> _Task goal_: Scan the records below for the word "NMOS". Copy each line where it appears.

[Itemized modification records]
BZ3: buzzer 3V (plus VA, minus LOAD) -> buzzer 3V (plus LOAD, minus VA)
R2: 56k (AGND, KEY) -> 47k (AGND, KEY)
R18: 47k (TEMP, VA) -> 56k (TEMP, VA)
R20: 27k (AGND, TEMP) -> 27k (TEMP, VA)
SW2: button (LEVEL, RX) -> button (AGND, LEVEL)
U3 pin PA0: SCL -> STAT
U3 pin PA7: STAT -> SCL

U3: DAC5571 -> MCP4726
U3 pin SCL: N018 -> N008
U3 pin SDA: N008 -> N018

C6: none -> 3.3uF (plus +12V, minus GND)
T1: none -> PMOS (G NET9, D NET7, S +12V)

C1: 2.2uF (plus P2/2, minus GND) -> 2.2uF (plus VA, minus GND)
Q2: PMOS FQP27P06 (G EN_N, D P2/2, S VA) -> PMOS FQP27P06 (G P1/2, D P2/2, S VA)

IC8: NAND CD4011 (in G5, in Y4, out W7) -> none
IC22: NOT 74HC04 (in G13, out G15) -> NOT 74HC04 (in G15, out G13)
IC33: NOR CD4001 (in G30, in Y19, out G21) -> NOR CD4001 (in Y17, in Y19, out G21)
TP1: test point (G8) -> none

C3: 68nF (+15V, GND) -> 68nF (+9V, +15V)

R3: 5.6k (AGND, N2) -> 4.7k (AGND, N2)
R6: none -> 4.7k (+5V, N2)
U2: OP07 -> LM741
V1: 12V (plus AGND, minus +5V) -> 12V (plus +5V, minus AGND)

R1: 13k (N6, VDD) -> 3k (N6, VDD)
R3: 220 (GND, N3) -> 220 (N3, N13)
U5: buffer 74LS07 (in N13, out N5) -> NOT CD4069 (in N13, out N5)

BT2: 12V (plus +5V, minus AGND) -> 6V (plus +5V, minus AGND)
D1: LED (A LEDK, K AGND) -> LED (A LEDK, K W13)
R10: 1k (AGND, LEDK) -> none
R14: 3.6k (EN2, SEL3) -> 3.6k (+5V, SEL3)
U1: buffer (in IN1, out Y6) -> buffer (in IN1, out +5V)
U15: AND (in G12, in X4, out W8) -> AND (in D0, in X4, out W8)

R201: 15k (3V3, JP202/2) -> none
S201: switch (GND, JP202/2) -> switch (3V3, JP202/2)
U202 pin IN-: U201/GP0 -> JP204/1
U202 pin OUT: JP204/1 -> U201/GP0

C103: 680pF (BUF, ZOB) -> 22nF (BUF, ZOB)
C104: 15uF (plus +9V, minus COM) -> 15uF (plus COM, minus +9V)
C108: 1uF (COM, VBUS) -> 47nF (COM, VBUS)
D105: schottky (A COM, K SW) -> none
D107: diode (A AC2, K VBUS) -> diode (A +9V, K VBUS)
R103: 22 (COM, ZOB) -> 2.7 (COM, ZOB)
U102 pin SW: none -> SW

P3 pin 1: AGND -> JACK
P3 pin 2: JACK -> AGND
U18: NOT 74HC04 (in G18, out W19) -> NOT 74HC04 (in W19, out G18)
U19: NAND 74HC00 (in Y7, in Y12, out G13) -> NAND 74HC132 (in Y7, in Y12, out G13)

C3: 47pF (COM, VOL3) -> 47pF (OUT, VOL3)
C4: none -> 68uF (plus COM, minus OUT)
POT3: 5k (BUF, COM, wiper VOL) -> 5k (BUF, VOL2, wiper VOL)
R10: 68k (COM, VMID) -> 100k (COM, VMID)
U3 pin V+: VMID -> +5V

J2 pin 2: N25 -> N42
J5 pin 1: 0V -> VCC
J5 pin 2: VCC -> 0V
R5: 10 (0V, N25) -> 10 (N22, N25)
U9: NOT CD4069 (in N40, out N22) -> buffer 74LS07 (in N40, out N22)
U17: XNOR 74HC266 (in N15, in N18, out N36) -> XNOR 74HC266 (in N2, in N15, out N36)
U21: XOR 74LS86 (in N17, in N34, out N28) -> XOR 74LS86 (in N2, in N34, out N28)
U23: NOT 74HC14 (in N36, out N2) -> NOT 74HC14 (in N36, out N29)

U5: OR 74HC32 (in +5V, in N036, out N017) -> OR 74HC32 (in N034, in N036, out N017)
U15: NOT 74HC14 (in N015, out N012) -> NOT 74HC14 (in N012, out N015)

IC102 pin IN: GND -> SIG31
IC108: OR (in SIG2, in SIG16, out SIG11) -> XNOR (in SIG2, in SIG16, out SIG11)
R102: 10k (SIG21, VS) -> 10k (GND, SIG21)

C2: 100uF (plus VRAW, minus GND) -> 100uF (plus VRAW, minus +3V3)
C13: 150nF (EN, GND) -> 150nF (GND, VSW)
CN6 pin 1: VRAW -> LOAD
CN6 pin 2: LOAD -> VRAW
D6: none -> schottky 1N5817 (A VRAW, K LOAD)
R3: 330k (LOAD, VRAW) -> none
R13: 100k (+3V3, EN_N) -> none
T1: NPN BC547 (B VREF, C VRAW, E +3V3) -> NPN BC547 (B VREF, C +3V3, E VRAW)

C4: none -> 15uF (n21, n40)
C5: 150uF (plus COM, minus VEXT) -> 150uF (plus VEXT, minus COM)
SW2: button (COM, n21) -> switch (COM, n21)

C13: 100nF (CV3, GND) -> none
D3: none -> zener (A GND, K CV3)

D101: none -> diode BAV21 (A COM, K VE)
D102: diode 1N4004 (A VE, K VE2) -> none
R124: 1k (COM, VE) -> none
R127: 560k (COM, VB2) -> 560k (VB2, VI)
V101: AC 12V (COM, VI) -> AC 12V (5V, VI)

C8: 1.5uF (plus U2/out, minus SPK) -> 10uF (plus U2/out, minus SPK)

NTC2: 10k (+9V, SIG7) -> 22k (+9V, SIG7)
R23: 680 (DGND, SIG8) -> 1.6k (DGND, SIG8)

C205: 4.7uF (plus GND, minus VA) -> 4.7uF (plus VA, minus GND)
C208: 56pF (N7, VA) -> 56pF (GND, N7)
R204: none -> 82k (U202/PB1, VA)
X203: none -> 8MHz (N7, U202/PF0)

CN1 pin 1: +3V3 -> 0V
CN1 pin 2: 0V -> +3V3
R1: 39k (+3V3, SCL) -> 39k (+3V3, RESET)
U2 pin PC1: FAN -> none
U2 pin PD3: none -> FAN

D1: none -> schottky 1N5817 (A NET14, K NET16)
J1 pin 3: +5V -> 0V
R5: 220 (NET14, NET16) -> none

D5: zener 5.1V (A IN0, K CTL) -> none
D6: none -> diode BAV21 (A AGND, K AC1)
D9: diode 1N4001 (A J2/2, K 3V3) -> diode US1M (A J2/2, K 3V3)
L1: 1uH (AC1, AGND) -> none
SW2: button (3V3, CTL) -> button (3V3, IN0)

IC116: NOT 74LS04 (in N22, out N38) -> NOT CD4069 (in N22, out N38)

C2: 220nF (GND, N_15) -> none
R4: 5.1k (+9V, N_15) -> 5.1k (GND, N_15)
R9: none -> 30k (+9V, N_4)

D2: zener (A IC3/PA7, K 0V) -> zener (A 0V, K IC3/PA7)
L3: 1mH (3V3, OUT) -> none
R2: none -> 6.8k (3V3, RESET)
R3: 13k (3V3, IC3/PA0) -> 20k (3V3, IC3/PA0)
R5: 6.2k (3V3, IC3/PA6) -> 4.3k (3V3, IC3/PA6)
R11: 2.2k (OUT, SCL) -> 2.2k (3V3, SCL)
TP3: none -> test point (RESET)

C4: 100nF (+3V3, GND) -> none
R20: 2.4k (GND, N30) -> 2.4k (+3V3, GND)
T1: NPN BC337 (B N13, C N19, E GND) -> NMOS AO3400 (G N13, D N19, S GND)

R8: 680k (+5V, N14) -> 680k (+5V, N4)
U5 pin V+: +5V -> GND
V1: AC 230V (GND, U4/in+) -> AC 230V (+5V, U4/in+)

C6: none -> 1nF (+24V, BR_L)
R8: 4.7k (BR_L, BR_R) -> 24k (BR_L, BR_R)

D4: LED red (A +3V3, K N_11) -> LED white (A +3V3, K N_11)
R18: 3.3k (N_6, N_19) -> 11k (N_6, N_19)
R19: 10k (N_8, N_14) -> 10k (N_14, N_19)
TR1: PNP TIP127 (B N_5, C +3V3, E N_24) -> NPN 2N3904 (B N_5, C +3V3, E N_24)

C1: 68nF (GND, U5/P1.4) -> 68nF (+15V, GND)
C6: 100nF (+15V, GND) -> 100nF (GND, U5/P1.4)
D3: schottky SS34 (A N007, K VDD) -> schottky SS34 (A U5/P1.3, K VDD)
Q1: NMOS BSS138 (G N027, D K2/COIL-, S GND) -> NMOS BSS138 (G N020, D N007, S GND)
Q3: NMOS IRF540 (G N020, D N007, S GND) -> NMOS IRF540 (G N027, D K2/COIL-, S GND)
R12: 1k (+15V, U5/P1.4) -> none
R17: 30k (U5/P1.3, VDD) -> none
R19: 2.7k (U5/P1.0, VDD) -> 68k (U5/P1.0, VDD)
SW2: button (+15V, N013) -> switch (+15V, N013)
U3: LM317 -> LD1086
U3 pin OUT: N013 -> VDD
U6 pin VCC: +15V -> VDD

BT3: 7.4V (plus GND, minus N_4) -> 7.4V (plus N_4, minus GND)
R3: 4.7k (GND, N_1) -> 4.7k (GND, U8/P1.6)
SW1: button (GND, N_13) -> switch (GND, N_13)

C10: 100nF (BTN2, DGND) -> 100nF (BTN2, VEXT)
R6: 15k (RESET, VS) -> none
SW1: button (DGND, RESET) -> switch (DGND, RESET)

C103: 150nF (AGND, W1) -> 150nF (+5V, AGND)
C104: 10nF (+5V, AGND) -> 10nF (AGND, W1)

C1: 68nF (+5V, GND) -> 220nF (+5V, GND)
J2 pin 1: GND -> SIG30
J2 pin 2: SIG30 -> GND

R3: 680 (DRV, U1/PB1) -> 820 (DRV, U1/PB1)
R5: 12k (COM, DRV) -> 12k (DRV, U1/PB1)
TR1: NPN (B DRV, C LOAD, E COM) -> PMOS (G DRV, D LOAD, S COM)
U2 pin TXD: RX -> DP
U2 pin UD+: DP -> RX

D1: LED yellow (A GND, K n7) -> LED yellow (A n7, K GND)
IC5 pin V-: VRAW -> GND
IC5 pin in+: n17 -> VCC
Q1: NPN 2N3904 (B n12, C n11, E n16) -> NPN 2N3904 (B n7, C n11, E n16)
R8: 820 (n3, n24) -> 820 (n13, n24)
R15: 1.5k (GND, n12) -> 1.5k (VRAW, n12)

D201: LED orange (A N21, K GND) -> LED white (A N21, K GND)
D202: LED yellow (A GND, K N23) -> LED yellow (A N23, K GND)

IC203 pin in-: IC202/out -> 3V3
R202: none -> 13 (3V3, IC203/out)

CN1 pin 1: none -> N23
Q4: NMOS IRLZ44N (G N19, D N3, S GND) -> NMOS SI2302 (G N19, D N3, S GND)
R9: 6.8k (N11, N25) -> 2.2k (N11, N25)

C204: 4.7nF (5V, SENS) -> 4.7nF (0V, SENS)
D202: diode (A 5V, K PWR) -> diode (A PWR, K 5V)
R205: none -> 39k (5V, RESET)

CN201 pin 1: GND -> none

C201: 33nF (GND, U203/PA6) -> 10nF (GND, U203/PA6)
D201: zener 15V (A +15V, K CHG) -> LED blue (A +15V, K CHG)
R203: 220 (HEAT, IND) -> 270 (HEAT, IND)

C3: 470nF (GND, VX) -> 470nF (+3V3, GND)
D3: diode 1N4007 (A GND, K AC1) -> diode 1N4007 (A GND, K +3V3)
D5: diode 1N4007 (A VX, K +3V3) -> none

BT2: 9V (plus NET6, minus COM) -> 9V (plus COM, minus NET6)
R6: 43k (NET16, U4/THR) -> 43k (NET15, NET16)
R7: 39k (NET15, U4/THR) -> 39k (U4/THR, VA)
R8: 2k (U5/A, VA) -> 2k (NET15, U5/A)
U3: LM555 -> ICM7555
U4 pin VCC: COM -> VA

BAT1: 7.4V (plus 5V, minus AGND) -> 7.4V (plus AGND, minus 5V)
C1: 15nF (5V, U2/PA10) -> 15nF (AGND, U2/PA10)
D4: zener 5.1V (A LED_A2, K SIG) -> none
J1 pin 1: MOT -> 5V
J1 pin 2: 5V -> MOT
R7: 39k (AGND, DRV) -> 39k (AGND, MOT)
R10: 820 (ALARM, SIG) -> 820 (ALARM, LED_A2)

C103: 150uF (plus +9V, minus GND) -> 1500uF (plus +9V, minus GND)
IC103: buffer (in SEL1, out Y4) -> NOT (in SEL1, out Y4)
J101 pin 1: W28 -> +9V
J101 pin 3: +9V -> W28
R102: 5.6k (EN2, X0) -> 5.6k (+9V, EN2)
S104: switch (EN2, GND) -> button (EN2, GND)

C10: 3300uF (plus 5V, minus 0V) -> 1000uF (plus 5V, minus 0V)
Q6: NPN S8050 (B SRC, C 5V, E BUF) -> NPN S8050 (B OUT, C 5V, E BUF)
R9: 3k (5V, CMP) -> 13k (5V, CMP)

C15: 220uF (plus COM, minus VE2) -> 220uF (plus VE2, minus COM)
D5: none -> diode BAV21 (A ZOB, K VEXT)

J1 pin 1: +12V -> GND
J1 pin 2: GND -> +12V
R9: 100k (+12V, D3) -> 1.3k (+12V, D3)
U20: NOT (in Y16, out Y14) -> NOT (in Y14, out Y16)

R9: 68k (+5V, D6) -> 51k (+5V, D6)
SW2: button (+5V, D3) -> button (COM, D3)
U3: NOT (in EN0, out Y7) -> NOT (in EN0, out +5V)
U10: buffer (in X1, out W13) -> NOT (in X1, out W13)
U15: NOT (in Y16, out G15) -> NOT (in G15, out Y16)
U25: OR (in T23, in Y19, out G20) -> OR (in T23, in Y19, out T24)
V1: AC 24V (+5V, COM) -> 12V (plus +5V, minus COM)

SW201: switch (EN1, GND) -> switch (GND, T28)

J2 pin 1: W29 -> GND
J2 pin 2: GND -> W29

> _Answer to the problem_:
T1: NPN BC337 (B N13, C N19, E GND) -> NMOS AO3400 (G N13, D N19, S GND)
Q1: NMOS BSS138 (G N027, D K2/COIL-, S GND) -> NMOS BSS138 (G N020, D N007, S GND)
Q3: NMOS IRF540 (G N020, D N007, S GND) -> NMOS IRF540 (G N027, D K2/COIL-, S GND)
Q4: NMOS IRLZ44N (G N19, D N3, S GND) -> NMOS SI2302 (G N19, D N3, S GND)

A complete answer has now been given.